**Job:** All the data below needs to be retyped exactly as shown.

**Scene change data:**
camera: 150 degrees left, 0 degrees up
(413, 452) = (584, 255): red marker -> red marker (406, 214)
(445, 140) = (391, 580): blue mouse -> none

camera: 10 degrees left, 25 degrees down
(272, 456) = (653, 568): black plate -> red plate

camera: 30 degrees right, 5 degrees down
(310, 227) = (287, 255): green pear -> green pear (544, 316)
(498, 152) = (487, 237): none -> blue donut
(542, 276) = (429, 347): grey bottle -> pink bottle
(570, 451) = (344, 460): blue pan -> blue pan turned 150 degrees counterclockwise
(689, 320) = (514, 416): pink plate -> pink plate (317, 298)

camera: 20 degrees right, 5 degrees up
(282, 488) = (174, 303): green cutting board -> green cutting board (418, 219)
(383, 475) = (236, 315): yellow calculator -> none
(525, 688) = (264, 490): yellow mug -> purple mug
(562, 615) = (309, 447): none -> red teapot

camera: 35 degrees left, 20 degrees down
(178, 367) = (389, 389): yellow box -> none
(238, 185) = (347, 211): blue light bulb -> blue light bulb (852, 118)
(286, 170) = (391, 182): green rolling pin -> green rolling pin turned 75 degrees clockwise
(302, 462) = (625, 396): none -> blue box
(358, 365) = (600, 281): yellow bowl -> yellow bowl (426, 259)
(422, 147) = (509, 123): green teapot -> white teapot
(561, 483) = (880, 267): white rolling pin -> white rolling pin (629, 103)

**Your response:**
camera: 150 degrees left, 0 degrees up
(413, 452) = (584, 255): red marker -> red marker (406, 214)
(445, 140) = (391, 580): blue mouse -> none

camera: 10 degrees left, 25 degrees down
(272, 456) = (653, 568): black plate -> red plate

camera: 30 degrees right, 5 degrees down
(310, 227) = (287, 255): green pear -> green pear (544, 316)
(498, 152) = (487, 237): none -> blue donut
(542, 276) = (429, 347): grey bottle -> pink bottle
(570, 451) = (344, 460): blue pan -> blue pan turned 150 degrees counterclockwise
(689, 320) = (514, 416): pink plate -> pink plate (317, 298)

camera: 20 degrees right, 5 degrees up
(282, 488) = (174, 303): green cutting board -> green cutting board (418, 219)
(383, 475) = (236, 315): yellow calculator -> none
(525, 688) = (264, 490): yellow mug -> purple mug
(562, 615) = (309, 447): none -> red teapot

camera: 35 degrees left, 20 degrees down
(178, 367) = (389, 389): yellow box -> none
(238, 185) = (347, 211): blue light bulb -> blue light bulb (852, 118)
(286, 170) = (391, 182): green rolling pin -> green rolling pin turned 75 degrees clockwise
(302, 462) = (625, 396): none -> blue box
(358, 365) = (600, 281): yellow bowl -> yellow bowl (426, 259)
(422, 147) = (509, 123): green teapot -> white teapot
(561, 483) = (880, 267): white rolling pin -> white rolling pin (629, 103)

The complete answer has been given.